REQUIRED ACTION ▸ After finding the line that contains "LCD2 pin SCL: A0 -> D13", give again that line and each one following it, exactly, until the records end.

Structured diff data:

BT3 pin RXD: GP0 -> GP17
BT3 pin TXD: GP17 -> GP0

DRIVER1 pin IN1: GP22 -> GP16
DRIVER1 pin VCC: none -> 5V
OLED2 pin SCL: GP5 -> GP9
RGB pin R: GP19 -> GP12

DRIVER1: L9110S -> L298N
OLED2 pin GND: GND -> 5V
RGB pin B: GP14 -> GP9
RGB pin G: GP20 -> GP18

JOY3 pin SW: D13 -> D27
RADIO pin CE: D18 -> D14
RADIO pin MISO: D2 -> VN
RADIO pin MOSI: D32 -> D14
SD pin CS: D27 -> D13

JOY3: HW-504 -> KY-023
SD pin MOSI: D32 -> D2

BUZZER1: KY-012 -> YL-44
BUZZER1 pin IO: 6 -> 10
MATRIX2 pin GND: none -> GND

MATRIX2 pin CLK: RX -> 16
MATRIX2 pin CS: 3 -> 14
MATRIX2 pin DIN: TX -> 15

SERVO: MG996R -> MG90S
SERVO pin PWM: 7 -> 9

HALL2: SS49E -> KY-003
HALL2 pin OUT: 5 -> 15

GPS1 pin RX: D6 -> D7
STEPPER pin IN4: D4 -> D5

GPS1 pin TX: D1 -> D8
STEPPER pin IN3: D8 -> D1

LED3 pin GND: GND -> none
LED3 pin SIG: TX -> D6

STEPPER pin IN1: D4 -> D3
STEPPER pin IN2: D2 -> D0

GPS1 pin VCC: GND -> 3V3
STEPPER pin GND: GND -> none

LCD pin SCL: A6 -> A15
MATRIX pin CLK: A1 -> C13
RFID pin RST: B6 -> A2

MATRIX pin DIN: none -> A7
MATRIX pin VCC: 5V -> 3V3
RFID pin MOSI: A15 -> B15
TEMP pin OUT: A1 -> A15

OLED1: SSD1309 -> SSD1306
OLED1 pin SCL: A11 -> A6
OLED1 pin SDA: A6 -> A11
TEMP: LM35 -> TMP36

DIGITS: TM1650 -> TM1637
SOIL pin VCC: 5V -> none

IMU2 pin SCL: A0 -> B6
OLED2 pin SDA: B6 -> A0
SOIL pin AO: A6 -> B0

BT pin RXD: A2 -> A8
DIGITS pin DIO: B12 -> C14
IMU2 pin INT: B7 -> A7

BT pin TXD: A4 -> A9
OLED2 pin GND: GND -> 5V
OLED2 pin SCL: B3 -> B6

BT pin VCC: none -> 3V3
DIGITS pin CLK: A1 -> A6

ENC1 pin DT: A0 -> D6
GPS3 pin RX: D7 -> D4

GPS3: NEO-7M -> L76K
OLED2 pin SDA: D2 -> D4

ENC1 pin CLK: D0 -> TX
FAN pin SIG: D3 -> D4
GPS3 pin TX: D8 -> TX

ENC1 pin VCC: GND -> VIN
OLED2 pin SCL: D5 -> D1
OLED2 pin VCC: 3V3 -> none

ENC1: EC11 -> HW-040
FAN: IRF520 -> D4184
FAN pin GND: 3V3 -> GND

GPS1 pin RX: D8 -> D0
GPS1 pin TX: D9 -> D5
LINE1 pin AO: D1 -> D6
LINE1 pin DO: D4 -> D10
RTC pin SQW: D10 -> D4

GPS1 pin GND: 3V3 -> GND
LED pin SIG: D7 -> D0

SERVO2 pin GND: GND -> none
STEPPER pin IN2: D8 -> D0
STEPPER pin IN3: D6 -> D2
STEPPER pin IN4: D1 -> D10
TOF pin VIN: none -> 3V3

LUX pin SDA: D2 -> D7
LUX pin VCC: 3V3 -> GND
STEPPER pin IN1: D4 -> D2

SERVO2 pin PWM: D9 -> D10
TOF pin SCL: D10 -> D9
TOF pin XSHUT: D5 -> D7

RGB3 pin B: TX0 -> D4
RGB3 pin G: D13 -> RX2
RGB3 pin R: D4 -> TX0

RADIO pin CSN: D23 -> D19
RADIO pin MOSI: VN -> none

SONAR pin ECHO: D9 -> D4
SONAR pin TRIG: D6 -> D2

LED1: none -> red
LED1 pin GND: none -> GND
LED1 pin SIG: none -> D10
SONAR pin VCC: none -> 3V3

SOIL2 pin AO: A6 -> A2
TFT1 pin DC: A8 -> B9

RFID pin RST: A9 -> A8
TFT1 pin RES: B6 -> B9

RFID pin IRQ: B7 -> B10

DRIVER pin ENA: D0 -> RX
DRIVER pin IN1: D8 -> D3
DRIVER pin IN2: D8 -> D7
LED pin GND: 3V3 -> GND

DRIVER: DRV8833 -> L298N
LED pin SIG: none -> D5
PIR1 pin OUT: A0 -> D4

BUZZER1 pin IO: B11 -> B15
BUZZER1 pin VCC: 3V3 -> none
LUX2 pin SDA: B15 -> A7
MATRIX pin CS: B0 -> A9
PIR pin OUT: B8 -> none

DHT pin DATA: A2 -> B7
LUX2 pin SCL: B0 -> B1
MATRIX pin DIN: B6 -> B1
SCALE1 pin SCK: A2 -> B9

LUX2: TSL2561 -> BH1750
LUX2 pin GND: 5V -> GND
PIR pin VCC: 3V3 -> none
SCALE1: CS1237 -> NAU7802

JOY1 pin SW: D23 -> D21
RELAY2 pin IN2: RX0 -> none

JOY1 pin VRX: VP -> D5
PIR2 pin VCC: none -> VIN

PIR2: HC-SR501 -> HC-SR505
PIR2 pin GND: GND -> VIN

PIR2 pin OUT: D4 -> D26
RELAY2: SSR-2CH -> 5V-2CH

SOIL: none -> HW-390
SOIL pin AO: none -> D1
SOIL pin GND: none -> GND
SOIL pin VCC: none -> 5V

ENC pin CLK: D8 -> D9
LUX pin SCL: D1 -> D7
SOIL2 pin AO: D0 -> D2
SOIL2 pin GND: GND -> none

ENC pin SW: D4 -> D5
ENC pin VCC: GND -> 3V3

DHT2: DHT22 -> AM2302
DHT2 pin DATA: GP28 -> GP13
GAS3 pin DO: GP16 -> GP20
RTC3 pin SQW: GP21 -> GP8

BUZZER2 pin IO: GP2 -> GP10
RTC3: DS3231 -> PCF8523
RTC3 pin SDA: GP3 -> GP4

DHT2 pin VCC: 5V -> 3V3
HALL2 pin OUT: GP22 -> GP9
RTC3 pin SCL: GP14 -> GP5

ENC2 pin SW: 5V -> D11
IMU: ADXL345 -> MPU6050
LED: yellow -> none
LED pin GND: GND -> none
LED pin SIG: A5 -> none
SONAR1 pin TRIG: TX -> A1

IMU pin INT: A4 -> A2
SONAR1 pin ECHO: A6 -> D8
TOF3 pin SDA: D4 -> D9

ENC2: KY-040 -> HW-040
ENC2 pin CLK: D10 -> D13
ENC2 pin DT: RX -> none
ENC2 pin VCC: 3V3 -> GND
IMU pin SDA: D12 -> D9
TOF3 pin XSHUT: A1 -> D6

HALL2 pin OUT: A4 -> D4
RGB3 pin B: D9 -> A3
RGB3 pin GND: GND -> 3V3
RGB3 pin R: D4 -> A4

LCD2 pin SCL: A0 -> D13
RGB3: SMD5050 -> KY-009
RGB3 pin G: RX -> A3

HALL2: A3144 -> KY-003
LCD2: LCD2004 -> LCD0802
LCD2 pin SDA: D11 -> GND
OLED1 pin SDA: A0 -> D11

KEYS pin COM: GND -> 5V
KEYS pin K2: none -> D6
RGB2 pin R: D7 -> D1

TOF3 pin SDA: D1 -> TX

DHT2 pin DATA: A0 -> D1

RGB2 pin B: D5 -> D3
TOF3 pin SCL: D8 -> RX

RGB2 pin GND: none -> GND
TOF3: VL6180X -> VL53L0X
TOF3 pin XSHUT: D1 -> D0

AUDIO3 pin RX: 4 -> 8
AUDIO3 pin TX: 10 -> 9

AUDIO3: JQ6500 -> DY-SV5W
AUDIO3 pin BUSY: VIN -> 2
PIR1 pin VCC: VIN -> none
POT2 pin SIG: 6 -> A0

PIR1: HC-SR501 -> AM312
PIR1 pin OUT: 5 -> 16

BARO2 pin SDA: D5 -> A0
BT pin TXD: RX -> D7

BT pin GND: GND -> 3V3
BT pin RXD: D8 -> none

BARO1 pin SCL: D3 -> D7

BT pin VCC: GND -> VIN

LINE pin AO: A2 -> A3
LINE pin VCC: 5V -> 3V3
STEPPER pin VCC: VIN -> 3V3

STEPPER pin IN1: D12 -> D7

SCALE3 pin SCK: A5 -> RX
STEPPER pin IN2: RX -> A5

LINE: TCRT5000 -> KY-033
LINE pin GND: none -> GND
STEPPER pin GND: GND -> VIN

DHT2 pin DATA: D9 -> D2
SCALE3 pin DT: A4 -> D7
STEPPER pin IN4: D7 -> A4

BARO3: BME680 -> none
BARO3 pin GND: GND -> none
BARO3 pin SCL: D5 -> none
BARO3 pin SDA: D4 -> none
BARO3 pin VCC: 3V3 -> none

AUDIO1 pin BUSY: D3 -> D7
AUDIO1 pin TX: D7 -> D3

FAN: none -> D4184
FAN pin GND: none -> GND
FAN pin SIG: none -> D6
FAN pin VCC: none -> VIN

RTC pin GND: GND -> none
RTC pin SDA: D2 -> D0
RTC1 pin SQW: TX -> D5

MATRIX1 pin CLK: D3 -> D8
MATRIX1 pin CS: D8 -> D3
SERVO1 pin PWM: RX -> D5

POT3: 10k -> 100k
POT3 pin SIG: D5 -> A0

WRITTEN ANSWER ▸
LCD2 pin SCL: A0 -> D13
RGB3: SMD5050 -> KY-009
RGB3 pin G: RX -> A3

HALL2: A3144 -> KY-003
LCD2: LCD2004 -> LCD0802
LCD2 pin SDA: D11 -> GND
OLED1 pin SDA: A0 -> D11

KEYS pin COM: GND -> 5V
KEYS pin K2: none -> D6
RGB2 pin R: D7 -> D1

TOF3 pin SDA: D1 -> TX

DHT2 pin DATA: A0 -> D1

RGB2 pin B: D5 -> D3
TOF3 pin SCL: D8 -> RX

RGB2 pin GND: none -> GND
TOF3: VL6180X -> VL53L0X
TOF3 pin XSHUT: D1 -> D0

AUDIO3 pin RX: 4 -> 8
AUDIO3 pin TX: 10 -> 9

AUDIO3: JQ6500 -> DY-SV5W
AUDIO3 pin BUSY: VIN -> 2
PIR1 pin VCC: VIN -> none
POT2 pin SIG: 6 -> A0

PIR1: HC-SR501 -> AM312
PIR1 pin OUT: 5 -> 16

BARO2 pin SDA: D5 -> A0
BT pin TXD: RX -> D7

BT pin GND: GND -> 3V3
BT pin RXD: D8 -> none

BARO1 pin SCL: D3 -> D7

BT pin VCC: GND -> VIN

LINE pin AO: A2 -> A3
LINE pin VCC: 5V -> 3V3
STEPPER pin VCC: VIN -> 3V3

STEPPER pin IN1: D12 -> D7

SCALE3 pin SCK: A5 -> RX
STEPPER pin IN2: RX -> A5

LINE: TCRT5000 -> KY-033
LINE pin GND: none -> GND
STEPPER pin GND: GND -> VIN

DHT2 pin DATA: D9 -> D2
SCALE3 pin DT: A4 -> D7
STEPPER pin IN4: D7 -> A4

BARO3: BME680 -> none
BARO3 pin GND: GND -> none
BARO3 pin SCL: D5 -> none
BARO3 pin SDA: D4 -> none
BARO3 pin VCC: 3V3 -> none

AUDIO1 pin BUSY: D3 -> D7
AUDIO1 pin TX: D7 -> D3

FAN: none -> D4184
FAN pin GND: none -> GND
FAN pin SIG: none -> D6
FAN pin VCC: none -> VIN

RTC pin GND: GND -> none
RTC pin SDA: D2 -> D0
RTC1 pin SQW: TX -> D5

MATRIX1 pin CLK: D3 -> D8
MATRIX1 pin CS: D8 -> D3
SERVO1 pin PWM: RX -> D5

POT3: 10k -> 100k
POT3 pin SIG: D5 -> A0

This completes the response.